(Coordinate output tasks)
* * * * * * *
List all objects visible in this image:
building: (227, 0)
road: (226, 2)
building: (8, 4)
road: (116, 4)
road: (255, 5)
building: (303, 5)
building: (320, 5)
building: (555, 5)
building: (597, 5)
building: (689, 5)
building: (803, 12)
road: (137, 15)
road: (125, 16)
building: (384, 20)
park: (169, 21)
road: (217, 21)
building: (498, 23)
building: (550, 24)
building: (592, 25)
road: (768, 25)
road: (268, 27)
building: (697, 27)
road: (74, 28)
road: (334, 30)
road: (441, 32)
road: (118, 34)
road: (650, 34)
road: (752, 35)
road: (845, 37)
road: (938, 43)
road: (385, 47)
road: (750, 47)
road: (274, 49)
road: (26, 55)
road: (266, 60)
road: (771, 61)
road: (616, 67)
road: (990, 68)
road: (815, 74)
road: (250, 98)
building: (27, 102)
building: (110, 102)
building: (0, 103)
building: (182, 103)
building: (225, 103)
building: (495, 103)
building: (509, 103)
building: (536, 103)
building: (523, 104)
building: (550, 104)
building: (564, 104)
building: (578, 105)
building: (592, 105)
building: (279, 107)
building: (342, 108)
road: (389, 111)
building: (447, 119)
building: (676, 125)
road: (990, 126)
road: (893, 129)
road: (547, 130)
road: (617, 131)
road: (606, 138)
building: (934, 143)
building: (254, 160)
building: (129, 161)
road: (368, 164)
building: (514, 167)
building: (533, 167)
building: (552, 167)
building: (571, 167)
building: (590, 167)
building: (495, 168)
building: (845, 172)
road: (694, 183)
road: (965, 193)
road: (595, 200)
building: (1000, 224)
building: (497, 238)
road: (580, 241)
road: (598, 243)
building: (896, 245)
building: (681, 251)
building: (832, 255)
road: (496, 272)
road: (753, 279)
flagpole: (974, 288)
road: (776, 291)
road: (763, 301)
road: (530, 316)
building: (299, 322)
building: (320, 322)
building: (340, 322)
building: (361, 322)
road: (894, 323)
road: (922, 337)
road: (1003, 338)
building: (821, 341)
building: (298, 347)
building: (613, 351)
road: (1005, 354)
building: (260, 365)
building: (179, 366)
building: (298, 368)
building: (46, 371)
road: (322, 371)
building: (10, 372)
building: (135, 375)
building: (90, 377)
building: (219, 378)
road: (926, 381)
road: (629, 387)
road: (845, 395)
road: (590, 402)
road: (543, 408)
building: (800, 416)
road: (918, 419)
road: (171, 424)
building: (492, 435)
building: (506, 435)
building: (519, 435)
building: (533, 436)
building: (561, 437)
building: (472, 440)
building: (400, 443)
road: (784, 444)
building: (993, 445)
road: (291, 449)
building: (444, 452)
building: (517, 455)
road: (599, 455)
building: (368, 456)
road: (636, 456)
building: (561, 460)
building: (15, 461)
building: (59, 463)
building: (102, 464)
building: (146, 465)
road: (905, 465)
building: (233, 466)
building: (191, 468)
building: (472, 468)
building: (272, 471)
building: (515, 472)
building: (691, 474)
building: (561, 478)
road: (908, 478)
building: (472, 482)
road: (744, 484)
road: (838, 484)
* * * * * * *
**Problem statement**
Print out all of the data above word for word.

**Output**
List all objects visible in this image:
building: (227, 0)
road: (226, 2)
building: (8, 4)
road: (116, 4)
road: (255, 5)
building: (303, 5)
building: (320, 5)
building: (555, 5)
building: (597, 5)
building: (689, 5)
building: (803, 12)
road: (137, 15)
road: (125, 16)
building: (384, 20)
park: (169, 21)
road: (217, 21)
building: (498, 23)
building: (550, 24)
building: (592, 25)
road: (768, 25)
road: (268, 27)
building: (697, 27)
road: (74, 28)
road: (334, 30)
road: (441, 32)
road: (118, 34)
road: (650, 34)
road: (752, 35)
road: (845, 37)
road: (938, 43)
road: (385, 47)
road: (750, 47)
road: (274, 49)
road: (26, 55)
road: (266, 60)
road: (771, 61)
road: (616, 67)
road: (990, 68)
road: (815, 74)
road: (250, 98)
building: (27, 102)
building: (110, 102)
building: (0, 103)
building: (182, 103)
building: (225, 103)
building: (495, 103)
building: (509, 103)
building: (536, 103)
building: (523, 104)
building: (550, 104)
building: (564, 104)
building: (578, 105)
building: (592, 105)
building: (279, 107)
building: (342, 108)
road: (389, 111)
building: (447, 119)
building: (676, 125)
road: (990, 126)
road: (893, 129)
road: (547, 130)
road: (617, 131)
road: (606, 138)
building: (934, 143)
building: (254, 160)
building: (129, 161)
road: (368, 164)
building: (514, 167)
building: (533, 167)
building: (552, 167)
building: (571, 167)
building: (590, 167)
building: (495, 168)
building: (845, 172)
road: (694, 183)
road: (965, 193)
road: (595, 200)
building: (1000, 224)
building: (497, 238)
road: (580, 241)
road: (598, 243)
building: (896, 245)
building: (681, 251)
building: (832, 255)
road: (496, 272)
road: (753, 279)
flagpole: (974, 288)
road: (776, 291)
road: (763, 301)
road: (530, 316)
building: (299, 322)
building: (320, 322)
building: (340, 322)
building: (361, 322)
road: (894, 323)
road: (922, 337)
road: (1003, 338)
building: (821, 341)
building: (298, 347)
building: (613, 351)
road: (1005, 354)
building: (260, 365)
building: (179, 366)
building: (298, 368)
building: (46, 371)
road: (322, 371)
building: (10, 372)
building: (135, 375)
building: (90, 377)
building: (219, 378)
road: (926, 381)
road: (629, 387)
road: (845, 395)
road: (590, 402)
road: (543, 408)
building: (800, 416)
road: (918, 419)
road: (171, 424)
building: (492, 435)
building: (506, 435)
building: (519, 435)
building: (533, 436)
building: (561, 437)
building: (472, 440)
building: (400, 443)
road: (784, 444)
building: (993, 445)
road: (291, 449)
building: (444, 452)
building: (517, 455)
road: (599, 455)
building: (368, 456)
road: (636, 456)
building: (561, 460)
building: (15, 461)
building: (59, 463)
building: (102, 464)
building: (146, 465)
road: (905, 465)
building: (233, 466)
building: (191, 468)
building: (472, 468)
building: (272, 471)
building: (515, 472)
building: (691, 474)
building: (561, 478)
road: (908, 478)
building: (472, 482)
road: (744, 484)
road: (838, 484)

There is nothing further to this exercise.